◆ WHAT YOU SHOULD DO
Starting from the line in which "R103: 33k (AGND, NET9) -> 47k (AGND, NET9)" appears, output every line down to the last line of the data below, exactly and without anything more.
[Opening DATASET ENTRIES section]
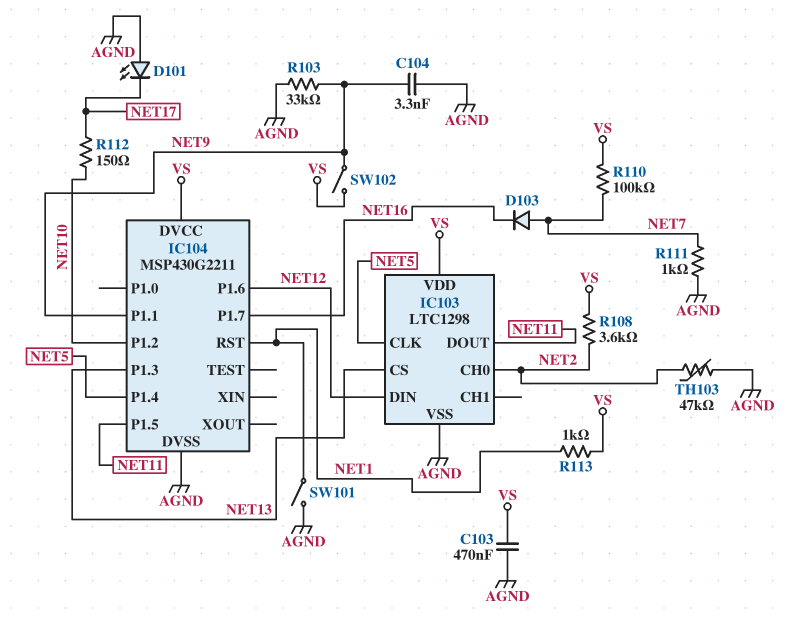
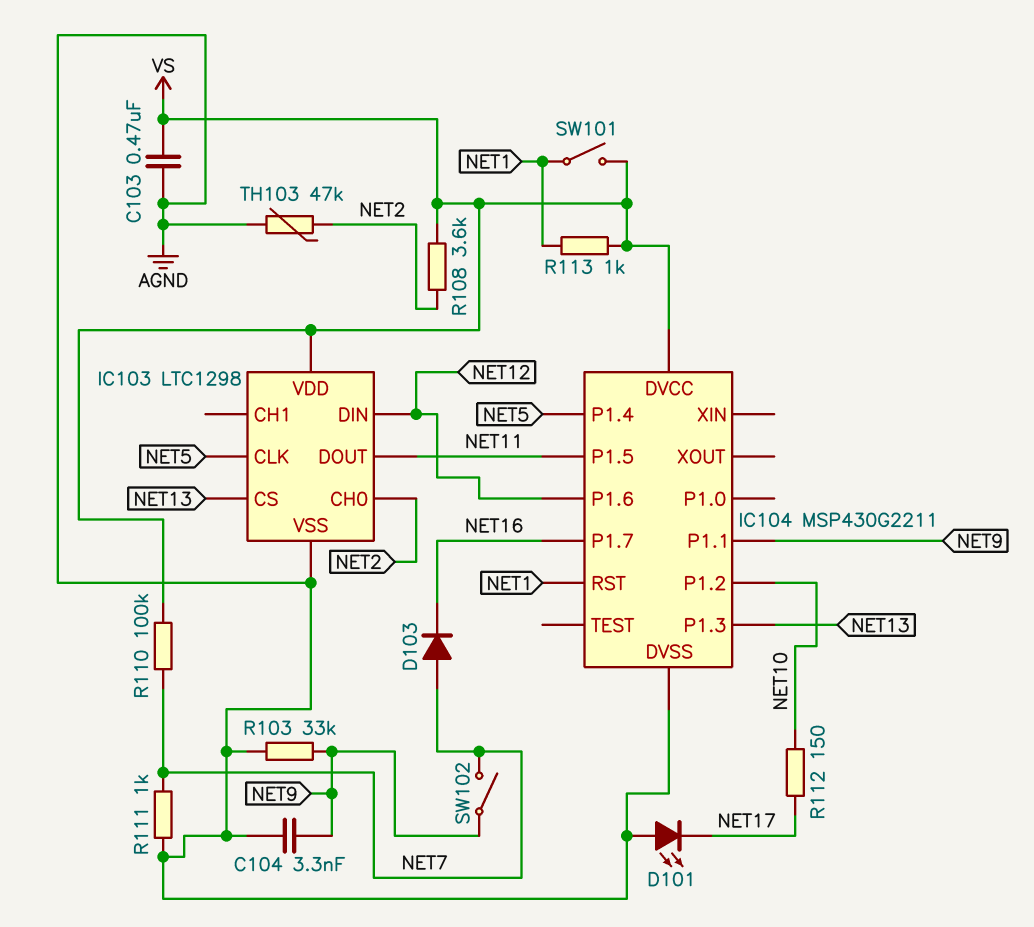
SW101: switch (AGND, NET1) -> switch (NET1, VS)
SW102: switch (NET9, VS) -> switch (NET7, NET9)

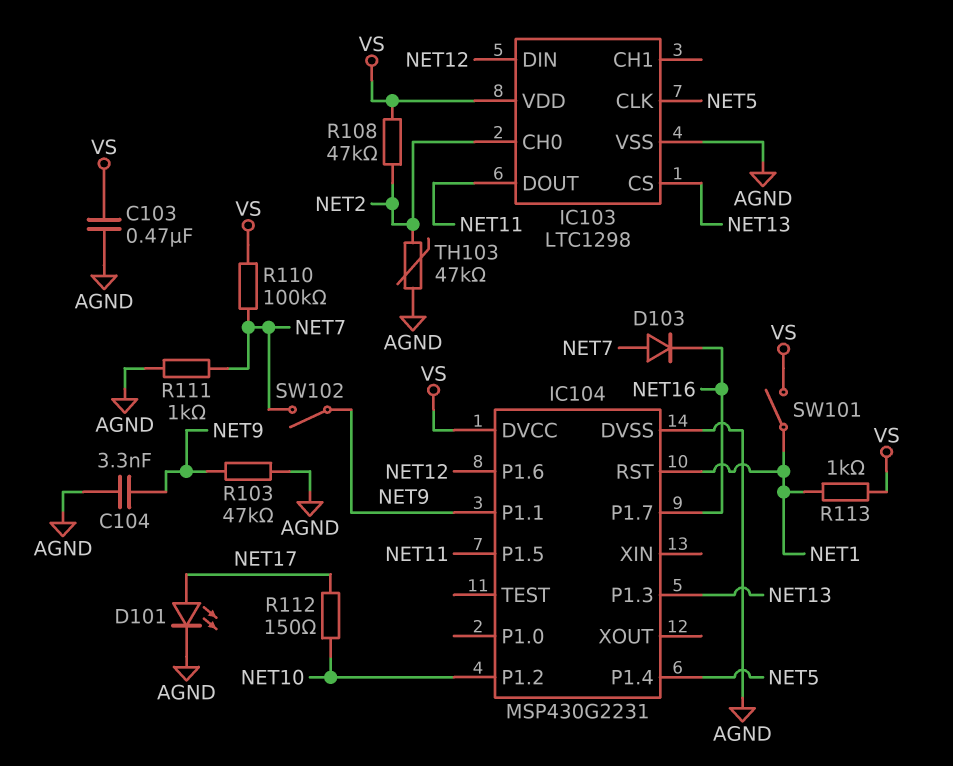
D101: LED (A AGND, K NET17) -> LED (A NET17, K AGND)
IC104: MSP430G2211 -> MSP430G2231
R103: 33k (AGND, NET9) -> 47k (AGND, NET9)
R108: 3.6k (NET2, VS) -> 47k (NET2, VS)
[Closing DATASET ENTRIES section]
◆ EXERCISE RESULT
R103: 33k (AGND, NET9) -> 47k (AGND, NET9)
R108: 3.6k (NET2, VS) -> 47k (NET2, VS)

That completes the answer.